What to work on »
Write out the listing word for word, everything from its first line down to the line containing "right to left?", with both ends included.

Entries provided »
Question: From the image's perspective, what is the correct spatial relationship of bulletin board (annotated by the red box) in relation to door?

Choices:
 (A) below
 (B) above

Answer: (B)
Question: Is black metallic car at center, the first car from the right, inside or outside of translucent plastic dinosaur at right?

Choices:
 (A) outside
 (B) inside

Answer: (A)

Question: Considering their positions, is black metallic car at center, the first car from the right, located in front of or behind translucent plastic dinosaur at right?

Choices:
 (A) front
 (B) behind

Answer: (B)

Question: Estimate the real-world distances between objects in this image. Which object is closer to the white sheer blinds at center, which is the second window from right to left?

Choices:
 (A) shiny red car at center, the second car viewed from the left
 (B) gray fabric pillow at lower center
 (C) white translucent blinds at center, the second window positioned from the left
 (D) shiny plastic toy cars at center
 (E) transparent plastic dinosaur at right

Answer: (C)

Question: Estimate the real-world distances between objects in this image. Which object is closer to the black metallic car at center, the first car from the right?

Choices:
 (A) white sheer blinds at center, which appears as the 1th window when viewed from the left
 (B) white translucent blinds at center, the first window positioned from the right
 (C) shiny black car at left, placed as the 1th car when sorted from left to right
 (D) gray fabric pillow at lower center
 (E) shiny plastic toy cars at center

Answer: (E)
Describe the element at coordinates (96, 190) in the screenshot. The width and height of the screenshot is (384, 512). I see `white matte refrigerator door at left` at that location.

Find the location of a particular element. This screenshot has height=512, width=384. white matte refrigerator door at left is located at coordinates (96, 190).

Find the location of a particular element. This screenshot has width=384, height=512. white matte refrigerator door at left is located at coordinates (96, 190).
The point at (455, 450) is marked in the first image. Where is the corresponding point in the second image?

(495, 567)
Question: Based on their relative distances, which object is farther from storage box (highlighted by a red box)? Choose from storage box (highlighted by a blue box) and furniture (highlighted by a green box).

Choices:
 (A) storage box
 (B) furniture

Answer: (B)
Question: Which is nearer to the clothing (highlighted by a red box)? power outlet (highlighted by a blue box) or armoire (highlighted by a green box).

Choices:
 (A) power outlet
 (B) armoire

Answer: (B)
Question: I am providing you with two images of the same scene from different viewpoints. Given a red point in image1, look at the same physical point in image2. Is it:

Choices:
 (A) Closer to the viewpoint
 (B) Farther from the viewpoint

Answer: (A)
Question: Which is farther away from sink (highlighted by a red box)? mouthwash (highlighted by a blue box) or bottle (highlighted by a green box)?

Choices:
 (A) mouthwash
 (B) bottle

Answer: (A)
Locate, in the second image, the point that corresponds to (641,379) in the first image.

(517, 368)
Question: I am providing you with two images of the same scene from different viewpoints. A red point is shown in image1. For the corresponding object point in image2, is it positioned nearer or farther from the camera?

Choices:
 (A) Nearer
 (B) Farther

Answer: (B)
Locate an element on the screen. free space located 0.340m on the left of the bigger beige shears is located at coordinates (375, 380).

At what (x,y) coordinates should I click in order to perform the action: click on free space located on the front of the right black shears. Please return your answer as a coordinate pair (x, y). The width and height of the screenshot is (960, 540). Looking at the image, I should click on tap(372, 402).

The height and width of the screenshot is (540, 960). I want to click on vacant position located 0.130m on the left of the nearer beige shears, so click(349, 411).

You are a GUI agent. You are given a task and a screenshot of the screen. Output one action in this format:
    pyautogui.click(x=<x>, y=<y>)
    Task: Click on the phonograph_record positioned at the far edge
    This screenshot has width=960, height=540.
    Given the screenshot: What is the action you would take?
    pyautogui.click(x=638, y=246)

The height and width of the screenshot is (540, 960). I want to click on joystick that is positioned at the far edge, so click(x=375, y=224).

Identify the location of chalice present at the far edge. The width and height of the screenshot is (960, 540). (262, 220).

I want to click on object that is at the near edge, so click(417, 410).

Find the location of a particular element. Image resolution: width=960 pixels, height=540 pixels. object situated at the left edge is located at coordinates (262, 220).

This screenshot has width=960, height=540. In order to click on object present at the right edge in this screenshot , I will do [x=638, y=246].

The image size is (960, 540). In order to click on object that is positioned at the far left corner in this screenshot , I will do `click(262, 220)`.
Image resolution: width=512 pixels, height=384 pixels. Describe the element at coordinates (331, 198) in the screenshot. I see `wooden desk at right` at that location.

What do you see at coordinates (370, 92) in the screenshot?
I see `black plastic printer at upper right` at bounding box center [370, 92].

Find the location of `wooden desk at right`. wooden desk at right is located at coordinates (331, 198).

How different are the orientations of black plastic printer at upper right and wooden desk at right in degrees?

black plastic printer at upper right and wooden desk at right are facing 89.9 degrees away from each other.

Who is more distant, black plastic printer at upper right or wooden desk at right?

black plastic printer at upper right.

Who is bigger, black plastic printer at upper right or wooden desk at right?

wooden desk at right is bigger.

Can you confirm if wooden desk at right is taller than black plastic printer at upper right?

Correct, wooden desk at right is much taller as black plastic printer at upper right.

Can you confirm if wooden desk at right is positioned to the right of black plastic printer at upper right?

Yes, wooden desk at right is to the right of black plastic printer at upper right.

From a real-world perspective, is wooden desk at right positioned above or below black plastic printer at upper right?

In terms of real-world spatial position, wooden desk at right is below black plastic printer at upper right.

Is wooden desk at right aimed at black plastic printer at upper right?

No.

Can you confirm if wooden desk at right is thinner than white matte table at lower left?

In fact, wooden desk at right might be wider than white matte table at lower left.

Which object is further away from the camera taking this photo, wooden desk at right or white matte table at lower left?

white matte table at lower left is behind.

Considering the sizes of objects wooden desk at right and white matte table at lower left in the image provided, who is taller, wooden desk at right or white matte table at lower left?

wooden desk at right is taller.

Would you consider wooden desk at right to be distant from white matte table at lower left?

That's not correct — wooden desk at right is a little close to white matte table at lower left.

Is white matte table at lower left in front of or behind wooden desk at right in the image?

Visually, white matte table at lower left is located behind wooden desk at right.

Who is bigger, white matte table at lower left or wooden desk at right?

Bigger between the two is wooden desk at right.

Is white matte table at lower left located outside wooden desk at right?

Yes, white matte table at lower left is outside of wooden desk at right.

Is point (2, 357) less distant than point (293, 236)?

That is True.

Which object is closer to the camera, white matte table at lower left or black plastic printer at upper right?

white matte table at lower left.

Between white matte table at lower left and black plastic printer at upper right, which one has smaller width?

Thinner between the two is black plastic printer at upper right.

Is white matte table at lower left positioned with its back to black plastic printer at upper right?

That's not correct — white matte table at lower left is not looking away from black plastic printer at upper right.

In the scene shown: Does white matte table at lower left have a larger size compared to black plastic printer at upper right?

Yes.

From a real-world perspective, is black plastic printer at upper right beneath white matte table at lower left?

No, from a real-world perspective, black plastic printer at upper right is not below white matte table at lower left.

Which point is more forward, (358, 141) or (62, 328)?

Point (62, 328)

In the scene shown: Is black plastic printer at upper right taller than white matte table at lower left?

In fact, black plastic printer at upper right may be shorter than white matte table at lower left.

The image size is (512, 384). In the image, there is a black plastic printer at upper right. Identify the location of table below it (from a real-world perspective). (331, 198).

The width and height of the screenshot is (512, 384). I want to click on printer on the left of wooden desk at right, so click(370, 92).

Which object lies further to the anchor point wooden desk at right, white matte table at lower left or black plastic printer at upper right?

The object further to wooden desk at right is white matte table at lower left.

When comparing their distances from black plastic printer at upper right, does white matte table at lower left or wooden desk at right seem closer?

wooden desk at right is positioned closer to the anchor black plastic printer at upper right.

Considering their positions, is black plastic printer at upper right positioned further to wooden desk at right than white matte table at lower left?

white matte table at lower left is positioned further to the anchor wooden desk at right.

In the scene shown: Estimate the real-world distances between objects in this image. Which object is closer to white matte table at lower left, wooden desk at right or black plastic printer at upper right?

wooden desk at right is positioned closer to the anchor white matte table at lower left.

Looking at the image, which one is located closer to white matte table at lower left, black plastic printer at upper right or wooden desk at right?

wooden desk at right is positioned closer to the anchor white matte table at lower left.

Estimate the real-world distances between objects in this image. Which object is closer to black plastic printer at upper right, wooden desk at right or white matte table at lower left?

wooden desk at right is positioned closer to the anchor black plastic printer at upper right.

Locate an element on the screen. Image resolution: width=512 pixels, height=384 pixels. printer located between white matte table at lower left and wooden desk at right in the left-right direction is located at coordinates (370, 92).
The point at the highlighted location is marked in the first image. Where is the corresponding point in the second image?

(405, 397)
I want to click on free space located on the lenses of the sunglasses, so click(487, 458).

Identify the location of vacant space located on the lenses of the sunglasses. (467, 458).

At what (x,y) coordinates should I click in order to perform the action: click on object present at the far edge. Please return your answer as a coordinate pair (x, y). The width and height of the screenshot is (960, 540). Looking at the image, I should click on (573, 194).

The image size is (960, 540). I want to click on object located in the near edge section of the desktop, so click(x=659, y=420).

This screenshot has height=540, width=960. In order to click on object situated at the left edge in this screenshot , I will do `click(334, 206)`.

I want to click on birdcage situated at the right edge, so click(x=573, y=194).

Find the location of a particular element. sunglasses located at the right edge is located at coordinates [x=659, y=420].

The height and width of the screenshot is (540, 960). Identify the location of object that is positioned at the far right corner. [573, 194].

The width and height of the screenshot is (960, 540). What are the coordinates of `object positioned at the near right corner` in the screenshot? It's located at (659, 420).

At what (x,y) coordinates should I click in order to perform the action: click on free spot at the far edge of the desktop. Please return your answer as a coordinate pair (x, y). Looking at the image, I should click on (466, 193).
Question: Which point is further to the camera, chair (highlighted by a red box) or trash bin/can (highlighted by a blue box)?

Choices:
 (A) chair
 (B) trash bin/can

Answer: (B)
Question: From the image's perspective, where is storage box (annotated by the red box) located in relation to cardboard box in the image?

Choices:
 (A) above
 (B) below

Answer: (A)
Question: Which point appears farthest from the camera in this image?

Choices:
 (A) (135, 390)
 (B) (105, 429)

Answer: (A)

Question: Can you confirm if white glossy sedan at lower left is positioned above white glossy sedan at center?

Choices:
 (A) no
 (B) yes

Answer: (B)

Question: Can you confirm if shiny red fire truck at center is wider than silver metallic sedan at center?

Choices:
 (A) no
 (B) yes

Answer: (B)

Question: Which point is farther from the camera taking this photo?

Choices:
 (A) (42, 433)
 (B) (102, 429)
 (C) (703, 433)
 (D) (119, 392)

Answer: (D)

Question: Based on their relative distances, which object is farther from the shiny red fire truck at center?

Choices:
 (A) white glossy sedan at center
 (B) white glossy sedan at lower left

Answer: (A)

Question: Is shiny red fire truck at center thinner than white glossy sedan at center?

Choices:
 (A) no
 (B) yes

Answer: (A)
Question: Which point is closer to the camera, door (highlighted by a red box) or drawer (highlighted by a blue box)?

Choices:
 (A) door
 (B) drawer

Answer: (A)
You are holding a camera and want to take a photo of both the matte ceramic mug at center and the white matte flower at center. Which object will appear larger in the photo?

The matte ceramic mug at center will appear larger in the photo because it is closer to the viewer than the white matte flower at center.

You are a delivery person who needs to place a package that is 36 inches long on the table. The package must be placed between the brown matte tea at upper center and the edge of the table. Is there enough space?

Written reply »
Question: From the image's perspective, what is the correct spatial relationship of bulletin board (annotated by the red box) in relation to door?

Choices:
 (A) below
 (B) above

Answer: (B)
Question: Is black metallic car at center, the first car from the right, inside or outside of translucent plastic dinosaur at right?

Choices:
 (A) outside
 (B) inside

Answer: (A)

Question: Considering their positions, is black metallic car at center, the first car from the right, located in front of or behind translucent plastic dinosaur at right?

Choices:
 (A) front
 (B) behind

Answer: (B)

Question: Estimate the real-world distances between objects in this image. Which object is closer to the white sheer blinds at center, which is the second window from right to left?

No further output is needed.